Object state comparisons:
◆ ◆ ◆ ◆ ◆ ◆ ◆

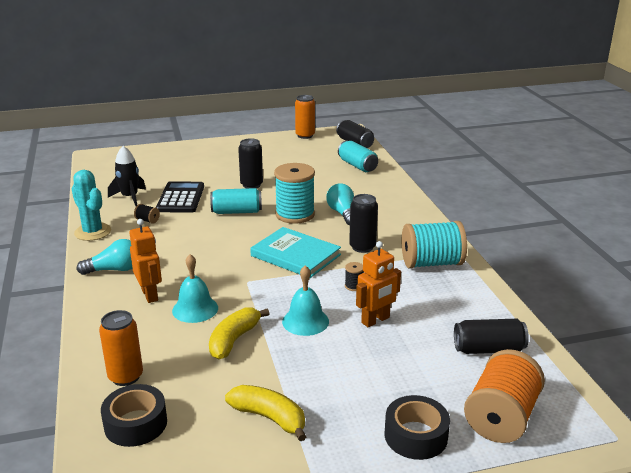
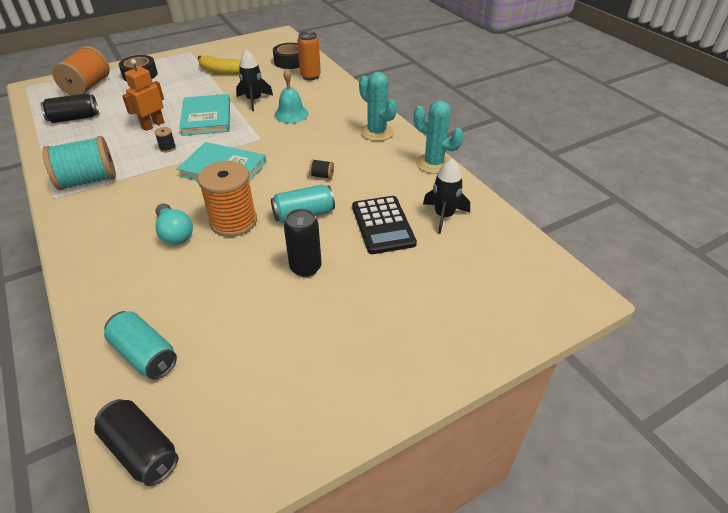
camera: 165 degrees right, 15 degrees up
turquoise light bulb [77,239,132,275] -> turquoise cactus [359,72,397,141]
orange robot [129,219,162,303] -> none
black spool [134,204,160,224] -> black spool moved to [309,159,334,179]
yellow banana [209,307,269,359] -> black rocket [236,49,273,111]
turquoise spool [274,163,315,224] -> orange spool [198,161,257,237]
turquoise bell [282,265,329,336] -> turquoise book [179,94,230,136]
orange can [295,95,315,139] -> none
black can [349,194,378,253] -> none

◆ ◆ ◆ ◆ ◆ ◆ ◆

Reading through the preceding records, tally each line that holds the word "turquoise" and give the tally by itself.

3